▶ WORK TASK:
Range to output from the entries below: the line containing "move,white mouse,[67 243" through the line containing "delete,red calculator,[394 473". Set it down exactly, ends included, nothing else.

[Before-and-after object lists]
-- -- --

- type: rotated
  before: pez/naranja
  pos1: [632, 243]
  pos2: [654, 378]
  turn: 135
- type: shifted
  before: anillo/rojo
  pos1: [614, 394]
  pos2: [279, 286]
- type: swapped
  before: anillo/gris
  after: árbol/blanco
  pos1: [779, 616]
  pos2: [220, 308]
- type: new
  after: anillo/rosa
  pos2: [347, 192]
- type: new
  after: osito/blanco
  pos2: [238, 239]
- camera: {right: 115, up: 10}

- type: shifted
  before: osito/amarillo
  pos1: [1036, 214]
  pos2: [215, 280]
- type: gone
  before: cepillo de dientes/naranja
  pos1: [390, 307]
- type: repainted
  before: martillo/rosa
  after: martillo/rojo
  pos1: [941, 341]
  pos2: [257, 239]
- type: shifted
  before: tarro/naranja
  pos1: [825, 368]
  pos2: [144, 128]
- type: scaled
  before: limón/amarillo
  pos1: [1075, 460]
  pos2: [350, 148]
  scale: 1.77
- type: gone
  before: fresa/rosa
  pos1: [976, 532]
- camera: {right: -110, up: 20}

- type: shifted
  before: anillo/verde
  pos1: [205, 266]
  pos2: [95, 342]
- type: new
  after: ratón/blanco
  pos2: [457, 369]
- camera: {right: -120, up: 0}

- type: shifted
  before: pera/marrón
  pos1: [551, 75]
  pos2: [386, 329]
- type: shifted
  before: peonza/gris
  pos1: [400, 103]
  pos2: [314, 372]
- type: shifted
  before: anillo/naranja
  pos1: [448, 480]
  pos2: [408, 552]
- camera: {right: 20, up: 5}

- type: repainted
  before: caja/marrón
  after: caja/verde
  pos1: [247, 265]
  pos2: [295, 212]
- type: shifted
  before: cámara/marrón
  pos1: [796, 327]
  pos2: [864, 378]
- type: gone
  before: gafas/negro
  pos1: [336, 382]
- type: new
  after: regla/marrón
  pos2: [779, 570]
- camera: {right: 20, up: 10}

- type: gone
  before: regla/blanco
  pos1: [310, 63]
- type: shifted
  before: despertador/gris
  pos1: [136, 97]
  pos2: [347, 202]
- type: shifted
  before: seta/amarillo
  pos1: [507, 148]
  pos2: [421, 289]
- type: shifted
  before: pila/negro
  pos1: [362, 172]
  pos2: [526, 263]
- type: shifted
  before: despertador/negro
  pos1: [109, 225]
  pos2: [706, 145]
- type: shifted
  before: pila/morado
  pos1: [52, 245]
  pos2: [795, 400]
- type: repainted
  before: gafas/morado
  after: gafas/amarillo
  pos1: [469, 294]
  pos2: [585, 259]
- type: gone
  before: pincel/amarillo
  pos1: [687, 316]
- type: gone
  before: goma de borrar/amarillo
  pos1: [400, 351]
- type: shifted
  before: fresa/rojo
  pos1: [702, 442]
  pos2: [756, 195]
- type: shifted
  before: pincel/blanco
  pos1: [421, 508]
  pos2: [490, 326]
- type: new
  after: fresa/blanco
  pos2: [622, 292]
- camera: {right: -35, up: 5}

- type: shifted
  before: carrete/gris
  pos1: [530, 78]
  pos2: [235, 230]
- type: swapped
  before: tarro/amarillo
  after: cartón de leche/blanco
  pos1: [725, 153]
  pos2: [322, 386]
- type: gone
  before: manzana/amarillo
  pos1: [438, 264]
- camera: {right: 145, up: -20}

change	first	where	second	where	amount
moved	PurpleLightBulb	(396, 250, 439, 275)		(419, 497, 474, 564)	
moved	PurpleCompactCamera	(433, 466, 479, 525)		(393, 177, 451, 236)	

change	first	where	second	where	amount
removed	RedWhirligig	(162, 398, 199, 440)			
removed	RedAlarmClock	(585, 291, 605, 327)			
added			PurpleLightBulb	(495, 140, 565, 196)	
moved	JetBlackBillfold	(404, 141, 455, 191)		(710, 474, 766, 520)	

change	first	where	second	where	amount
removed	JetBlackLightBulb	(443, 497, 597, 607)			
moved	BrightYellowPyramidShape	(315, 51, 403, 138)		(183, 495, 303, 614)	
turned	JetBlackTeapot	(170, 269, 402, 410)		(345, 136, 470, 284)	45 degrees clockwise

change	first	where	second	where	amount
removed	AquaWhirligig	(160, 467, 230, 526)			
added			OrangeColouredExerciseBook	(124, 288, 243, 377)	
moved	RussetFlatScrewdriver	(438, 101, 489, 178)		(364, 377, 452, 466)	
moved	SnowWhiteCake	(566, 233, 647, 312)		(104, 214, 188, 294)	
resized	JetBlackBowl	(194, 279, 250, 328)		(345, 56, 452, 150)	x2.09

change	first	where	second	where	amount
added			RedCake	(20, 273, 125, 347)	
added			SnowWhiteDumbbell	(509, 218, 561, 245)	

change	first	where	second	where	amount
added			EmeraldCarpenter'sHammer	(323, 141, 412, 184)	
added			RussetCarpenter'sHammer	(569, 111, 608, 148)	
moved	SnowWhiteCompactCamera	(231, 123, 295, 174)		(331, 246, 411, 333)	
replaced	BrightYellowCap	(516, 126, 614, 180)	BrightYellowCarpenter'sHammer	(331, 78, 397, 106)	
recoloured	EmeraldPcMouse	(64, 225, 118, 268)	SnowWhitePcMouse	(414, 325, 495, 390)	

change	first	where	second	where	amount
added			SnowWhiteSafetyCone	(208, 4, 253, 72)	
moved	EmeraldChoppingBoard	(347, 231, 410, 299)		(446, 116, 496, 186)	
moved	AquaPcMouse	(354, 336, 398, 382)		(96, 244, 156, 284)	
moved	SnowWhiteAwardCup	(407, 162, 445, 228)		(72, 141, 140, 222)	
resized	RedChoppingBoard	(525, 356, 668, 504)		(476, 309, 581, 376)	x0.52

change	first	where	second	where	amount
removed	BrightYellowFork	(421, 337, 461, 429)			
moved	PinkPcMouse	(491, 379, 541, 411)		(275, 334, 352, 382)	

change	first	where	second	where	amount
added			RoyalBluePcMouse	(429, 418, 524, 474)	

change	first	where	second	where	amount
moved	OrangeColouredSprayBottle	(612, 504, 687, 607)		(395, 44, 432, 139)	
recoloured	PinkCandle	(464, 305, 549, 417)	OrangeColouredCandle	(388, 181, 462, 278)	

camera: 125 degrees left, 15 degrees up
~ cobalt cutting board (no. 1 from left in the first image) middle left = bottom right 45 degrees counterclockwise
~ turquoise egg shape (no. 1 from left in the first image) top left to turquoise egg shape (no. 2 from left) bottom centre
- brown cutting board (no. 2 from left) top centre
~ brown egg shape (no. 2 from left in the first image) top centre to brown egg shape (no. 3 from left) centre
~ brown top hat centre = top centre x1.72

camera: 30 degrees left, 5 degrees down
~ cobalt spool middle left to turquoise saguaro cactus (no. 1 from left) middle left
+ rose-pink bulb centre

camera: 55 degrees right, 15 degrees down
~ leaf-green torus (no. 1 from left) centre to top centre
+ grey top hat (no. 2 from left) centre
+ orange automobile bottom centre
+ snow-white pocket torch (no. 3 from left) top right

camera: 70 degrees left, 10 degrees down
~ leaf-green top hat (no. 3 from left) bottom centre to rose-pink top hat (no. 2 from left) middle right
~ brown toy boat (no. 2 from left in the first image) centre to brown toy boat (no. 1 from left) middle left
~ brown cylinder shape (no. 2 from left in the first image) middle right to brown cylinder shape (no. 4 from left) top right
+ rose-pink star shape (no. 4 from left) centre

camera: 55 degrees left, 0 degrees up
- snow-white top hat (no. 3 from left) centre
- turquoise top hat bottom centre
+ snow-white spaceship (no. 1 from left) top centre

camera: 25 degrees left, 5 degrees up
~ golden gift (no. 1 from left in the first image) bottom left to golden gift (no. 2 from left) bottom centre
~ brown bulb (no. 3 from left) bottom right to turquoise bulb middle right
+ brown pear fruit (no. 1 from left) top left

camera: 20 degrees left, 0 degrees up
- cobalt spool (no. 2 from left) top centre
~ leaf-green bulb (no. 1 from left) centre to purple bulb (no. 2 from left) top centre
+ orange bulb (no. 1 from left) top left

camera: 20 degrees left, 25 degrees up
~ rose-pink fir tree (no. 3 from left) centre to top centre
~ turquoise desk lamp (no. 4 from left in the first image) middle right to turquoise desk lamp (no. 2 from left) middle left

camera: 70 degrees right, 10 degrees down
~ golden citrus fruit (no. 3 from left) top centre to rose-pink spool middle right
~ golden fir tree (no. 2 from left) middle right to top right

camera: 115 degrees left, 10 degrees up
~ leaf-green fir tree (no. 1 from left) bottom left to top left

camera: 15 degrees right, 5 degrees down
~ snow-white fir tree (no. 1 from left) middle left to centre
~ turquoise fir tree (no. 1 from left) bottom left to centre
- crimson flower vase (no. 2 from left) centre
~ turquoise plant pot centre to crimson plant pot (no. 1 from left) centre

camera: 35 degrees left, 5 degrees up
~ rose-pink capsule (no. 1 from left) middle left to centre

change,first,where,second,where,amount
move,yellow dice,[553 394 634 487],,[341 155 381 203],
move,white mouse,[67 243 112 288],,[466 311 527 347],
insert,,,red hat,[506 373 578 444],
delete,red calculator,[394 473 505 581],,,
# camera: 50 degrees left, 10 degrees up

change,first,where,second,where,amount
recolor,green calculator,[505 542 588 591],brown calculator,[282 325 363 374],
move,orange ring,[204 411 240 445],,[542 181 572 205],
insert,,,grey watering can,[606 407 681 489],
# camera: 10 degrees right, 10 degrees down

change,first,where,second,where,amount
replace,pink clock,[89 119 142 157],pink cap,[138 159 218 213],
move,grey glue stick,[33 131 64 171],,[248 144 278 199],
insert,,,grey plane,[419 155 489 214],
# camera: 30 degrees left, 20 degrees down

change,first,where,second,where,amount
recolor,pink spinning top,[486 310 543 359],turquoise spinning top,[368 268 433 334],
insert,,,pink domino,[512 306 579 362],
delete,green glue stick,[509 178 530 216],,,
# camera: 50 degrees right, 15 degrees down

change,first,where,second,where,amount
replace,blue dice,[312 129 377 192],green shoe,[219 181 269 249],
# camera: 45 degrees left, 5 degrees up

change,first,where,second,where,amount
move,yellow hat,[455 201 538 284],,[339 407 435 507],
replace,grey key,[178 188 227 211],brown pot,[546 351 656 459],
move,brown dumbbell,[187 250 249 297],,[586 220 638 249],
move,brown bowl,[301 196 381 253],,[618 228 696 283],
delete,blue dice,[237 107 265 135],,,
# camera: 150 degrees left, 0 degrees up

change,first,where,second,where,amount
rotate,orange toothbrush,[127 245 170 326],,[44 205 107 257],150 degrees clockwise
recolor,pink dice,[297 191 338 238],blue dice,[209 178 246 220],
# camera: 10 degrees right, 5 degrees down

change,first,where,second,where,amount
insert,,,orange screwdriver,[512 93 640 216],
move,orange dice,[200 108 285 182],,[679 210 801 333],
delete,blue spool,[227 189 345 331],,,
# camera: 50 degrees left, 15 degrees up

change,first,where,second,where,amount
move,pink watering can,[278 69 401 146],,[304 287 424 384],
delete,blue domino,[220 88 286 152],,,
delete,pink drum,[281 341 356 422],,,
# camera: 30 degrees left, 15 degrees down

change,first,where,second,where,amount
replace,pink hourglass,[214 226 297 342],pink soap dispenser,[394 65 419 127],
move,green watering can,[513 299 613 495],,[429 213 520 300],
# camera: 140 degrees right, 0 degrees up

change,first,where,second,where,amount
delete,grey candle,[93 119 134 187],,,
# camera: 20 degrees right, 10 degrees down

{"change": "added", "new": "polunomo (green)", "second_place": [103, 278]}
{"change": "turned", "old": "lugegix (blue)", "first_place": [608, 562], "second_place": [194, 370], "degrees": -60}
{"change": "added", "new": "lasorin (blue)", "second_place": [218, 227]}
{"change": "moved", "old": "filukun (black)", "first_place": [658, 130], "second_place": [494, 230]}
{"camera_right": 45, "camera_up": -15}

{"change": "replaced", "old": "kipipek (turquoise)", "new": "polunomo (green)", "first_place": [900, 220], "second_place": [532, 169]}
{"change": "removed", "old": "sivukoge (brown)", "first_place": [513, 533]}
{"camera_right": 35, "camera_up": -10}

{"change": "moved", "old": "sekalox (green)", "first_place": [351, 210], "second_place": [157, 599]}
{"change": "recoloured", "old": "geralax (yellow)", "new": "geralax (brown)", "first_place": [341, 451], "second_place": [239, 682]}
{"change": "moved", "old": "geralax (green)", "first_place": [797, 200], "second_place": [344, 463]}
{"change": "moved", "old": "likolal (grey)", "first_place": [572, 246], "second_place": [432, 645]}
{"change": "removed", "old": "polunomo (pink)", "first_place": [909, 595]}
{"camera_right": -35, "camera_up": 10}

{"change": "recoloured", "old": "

-- -- --

▶ TASK RESPONSE:
move,white mouse,[67 243 112 288],,[466 311 527 347],
insert,,,red hat,[506 373 578 444],
delete,red calculator,[394 473 505 581],,,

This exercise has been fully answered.